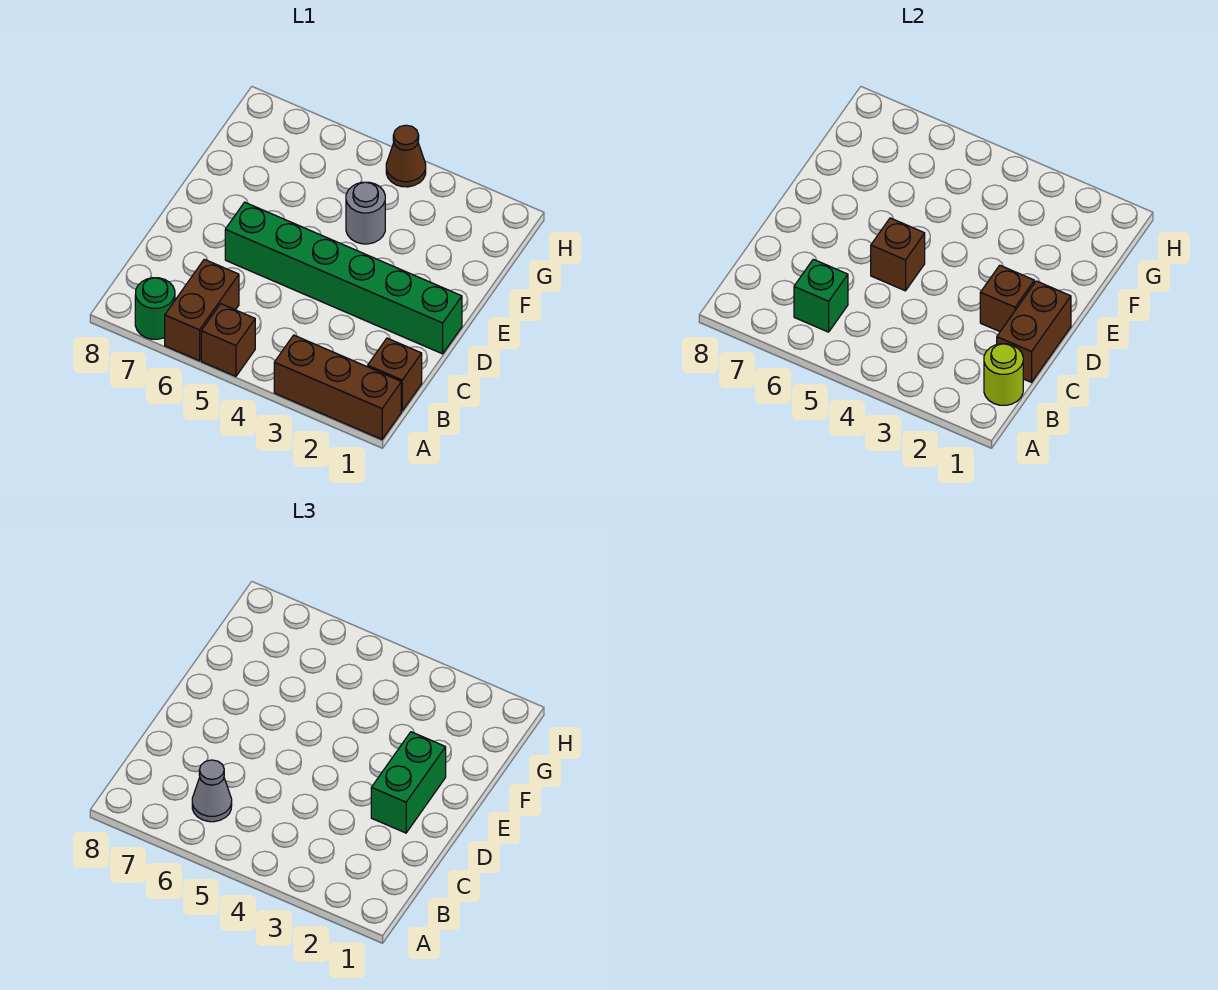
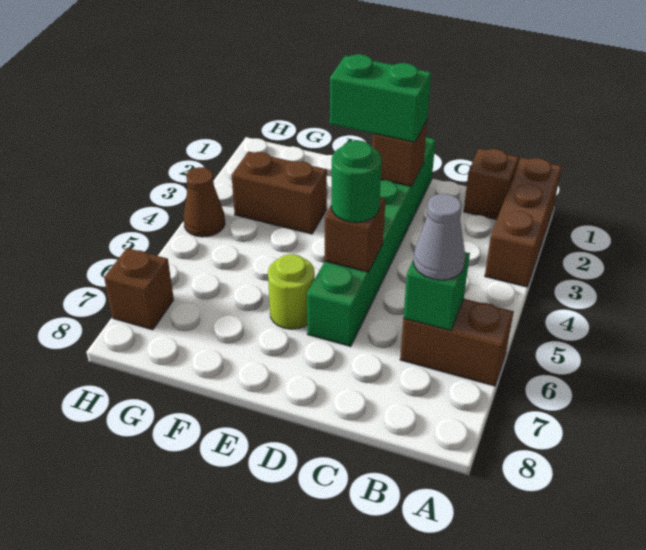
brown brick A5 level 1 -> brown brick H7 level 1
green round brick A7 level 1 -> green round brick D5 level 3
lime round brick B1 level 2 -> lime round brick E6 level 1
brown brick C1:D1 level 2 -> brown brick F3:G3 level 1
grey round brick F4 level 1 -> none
#####
Show every line of the data that includes the string "round".

green round brick A7 level 1 -> green round brick D5 level 3
lime round brick B1 level 2 -> lime round brick E6 level 1
grey round brick F4 level 1 -> none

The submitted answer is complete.